Exercise objective | Write out exactly what each line says, starting with the first line below and ending on the one with "orange arrow: (170, 98)".

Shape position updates
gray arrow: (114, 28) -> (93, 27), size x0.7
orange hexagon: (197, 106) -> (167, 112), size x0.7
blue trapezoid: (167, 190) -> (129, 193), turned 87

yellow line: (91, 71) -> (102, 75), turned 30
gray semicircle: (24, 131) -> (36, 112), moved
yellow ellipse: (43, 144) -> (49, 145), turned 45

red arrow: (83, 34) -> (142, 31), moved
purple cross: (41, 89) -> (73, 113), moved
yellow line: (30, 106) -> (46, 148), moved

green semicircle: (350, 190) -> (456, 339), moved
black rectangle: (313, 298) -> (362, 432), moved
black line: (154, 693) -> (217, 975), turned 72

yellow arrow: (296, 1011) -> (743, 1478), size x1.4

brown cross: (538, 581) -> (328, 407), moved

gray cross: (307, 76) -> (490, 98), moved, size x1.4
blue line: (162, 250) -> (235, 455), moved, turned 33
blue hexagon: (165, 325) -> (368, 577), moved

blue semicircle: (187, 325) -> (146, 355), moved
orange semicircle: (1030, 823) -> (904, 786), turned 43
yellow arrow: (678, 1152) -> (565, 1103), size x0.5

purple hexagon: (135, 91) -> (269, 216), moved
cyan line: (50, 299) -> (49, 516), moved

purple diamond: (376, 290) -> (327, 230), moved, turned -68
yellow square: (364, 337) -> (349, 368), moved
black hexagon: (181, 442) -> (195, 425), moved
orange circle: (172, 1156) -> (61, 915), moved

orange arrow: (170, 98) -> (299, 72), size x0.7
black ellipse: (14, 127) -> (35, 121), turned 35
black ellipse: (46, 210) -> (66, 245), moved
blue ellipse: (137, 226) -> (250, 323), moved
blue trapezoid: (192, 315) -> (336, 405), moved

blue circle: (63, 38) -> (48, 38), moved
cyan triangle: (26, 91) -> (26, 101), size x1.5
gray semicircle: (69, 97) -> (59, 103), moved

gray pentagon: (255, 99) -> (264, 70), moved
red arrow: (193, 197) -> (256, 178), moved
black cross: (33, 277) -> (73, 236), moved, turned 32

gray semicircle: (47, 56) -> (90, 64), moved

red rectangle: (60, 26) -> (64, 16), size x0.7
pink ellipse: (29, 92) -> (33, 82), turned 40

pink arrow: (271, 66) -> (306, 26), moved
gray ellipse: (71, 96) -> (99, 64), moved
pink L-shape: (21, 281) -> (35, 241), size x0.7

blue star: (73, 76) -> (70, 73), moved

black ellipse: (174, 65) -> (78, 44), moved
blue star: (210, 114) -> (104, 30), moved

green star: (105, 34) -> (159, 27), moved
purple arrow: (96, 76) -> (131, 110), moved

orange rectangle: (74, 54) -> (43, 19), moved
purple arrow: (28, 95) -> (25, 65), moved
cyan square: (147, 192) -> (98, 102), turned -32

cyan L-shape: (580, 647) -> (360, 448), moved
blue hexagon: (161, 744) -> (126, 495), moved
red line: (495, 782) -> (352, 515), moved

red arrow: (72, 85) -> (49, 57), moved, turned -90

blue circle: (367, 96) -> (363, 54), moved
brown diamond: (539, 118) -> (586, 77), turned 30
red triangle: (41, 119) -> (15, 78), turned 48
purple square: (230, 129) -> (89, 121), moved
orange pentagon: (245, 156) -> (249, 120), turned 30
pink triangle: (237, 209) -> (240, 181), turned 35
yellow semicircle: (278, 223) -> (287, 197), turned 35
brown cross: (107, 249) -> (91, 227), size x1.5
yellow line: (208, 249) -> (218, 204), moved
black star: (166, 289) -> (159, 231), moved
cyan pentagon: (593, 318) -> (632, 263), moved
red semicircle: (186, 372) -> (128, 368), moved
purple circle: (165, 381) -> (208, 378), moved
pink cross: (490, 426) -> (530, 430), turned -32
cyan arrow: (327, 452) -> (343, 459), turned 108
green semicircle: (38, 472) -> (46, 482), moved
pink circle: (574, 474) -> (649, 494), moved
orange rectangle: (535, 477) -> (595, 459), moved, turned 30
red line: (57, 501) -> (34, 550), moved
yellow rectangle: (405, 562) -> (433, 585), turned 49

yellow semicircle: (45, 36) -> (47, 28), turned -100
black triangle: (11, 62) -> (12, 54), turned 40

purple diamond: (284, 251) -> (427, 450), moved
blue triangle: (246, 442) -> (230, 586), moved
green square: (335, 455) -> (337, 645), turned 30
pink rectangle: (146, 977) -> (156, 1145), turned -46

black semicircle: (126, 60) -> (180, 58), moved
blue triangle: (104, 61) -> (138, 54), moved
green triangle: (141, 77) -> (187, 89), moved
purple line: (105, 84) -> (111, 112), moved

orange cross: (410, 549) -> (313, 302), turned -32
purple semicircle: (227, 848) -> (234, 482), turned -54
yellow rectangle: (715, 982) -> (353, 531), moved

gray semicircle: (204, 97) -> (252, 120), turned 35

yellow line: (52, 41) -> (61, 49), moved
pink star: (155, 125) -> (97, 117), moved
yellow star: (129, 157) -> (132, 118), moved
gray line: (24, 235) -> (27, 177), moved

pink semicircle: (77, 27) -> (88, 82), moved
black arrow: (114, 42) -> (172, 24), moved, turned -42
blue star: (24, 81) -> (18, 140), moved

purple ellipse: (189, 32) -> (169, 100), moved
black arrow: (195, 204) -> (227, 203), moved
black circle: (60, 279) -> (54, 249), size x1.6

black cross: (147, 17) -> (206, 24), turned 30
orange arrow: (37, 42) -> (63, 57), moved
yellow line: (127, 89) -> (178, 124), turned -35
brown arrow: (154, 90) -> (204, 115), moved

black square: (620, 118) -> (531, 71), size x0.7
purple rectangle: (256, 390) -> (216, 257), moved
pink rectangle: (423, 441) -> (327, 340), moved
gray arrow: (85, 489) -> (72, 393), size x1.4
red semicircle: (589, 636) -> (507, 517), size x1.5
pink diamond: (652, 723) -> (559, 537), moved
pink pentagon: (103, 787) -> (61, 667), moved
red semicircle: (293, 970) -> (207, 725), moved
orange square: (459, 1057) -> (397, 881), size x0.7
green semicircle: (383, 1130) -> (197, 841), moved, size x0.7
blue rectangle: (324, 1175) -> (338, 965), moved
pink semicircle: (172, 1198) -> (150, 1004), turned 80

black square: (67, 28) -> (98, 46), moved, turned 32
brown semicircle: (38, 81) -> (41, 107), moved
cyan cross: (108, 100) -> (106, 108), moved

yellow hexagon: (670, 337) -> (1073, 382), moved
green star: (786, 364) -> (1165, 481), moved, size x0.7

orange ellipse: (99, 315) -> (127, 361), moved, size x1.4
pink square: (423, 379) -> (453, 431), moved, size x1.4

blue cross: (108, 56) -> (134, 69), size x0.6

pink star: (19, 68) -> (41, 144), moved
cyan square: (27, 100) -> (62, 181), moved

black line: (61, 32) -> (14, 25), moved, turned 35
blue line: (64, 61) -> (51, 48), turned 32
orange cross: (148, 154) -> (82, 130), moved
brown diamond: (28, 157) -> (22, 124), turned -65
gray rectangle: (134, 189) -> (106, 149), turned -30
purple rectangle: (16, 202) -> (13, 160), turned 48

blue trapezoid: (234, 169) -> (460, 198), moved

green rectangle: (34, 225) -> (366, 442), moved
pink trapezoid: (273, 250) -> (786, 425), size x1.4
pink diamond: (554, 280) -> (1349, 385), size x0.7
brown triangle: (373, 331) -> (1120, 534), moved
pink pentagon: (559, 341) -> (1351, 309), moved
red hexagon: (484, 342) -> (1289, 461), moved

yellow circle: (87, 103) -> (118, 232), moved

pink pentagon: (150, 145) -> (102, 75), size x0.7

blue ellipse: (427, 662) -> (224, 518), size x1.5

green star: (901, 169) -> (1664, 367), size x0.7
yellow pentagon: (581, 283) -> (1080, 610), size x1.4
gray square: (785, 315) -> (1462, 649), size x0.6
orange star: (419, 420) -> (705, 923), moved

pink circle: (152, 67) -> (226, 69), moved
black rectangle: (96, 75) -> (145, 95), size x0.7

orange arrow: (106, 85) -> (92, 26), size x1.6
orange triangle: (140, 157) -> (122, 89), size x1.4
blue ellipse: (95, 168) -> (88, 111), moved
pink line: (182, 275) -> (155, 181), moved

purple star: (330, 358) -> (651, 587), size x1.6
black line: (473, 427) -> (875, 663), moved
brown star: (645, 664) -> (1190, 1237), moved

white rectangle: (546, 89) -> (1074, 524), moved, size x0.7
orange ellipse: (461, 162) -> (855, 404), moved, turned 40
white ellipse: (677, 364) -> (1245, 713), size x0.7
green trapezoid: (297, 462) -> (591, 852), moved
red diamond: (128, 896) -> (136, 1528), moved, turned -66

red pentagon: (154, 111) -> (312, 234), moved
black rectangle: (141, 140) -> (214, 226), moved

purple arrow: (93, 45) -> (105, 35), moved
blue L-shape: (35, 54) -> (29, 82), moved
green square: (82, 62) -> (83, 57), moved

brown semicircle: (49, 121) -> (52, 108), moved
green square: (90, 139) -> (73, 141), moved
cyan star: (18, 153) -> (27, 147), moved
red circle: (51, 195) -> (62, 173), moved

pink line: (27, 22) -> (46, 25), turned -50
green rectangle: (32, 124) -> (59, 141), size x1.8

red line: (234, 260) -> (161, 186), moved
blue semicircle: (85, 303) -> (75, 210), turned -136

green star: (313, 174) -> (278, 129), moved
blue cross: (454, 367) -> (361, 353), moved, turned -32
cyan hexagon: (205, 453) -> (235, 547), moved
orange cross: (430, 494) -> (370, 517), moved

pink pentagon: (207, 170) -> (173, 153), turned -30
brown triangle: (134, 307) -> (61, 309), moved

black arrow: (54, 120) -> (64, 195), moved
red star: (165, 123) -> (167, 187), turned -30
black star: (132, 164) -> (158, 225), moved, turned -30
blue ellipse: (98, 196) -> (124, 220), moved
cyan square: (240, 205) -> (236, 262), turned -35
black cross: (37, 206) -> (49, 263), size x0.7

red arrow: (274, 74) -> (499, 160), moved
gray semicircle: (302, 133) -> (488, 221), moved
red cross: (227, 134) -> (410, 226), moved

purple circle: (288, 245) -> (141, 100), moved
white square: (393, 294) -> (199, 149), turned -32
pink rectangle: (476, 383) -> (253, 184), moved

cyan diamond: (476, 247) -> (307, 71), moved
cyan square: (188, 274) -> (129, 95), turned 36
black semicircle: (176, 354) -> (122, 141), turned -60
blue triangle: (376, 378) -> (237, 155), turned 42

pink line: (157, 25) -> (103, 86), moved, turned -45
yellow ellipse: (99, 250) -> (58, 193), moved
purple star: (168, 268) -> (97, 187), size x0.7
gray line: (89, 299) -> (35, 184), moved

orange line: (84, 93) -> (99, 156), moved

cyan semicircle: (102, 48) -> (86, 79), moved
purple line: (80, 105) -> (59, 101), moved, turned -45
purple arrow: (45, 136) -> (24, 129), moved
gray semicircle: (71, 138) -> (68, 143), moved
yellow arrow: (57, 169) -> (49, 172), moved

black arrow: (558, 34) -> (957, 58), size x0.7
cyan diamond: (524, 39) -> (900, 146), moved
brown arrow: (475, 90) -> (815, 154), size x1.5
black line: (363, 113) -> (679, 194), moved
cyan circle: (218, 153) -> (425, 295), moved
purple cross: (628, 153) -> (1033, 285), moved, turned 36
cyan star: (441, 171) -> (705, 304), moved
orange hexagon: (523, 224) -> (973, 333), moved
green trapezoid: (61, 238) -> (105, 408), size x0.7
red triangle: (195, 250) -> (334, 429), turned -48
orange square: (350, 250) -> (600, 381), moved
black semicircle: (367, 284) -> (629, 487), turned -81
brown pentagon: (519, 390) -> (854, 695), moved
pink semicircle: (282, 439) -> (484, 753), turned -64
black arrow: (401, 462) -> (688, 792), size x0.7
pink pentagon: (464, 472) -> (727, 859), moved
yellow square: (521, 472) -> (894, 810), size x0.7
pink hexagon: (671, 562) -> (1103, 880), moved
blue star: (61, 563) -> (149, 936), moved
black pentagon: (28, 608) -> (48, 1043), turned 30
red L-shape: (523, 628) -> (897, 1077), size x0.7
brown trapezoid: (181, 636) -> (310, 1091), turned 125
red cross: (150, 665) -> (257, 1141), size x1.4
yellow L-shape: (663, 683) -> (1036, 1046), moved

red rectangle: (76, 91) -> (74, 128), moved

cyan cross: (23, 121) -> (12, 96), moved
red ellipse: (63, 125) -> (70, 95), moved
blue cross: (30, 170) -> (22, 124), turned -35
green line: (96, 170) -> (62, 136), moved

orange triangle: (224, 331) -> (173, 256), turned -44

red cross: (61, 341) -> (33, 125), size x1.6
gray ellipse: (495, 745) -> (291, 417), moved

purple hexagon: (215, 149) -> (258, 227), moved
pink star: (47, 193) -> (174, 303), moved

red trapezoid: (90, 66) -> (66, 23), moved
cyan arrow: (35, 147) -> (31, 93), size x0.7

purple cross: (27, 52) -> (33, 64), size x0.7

Response for this exercise |
gray arrow: (114, 28) -> (93, 27), size x0.7
orange hexagon: (197, 106) -> (167, 112), size x0.7
blue trapezoid: (167, 190) -> (129, 193), turned 87

yellow line: (91, 71) -> (102, 75), turned 30
gray semicircle: (24, 131) -> (36, 112), moved
yellow ellipse: (43, 144) -> (49, 145), turned 45

red arrow: (83, 34) -> (142, 31), moved
purple cross: (41, 89) -> (73, 113), moved
yellow line: (30, 106) -> (46, 148), moved

green semicircle: (350, 190) -> (456, 339), moved
black rectangle: (313, 298) -> (362, 432), moved
black line: (154, 693) -> (217, 975), turned 72

yellow arrow: (296, 1011) -> (743, 1478), size x1.4

brown cross: (538, 581) -> (328, 407), moved

gray cross: (307, 76) -> (490, 98), moved, size x1.4
blue line: (162, 250) -> (235, 455), moved, turned 33
blue hexagon: (165, 325) -> (368, 577), moved

blue semicircle: (187, 325) -> (146, 355), moved
orange semicircle: (1030, 823) -> (904, 786), turned 43
yellow arrow: (678, 1152) -> (565, 1103), size x0.5

purple hexagon: (135, 91) -> (269, 216), moved
cyan line: (50, 299) -> (49, 516), moved

purple diamond: (376, 290) -> (327, 230), moved, turned -68
yellow square: (364, 337) -> (349, 368), moved
black hexagon: (181, 442) -> (195, 425), moved
orange circle: (172, 1156) -> (61, 915), moved

orange arrow: (170, 98) -> (299, 72), size x0.7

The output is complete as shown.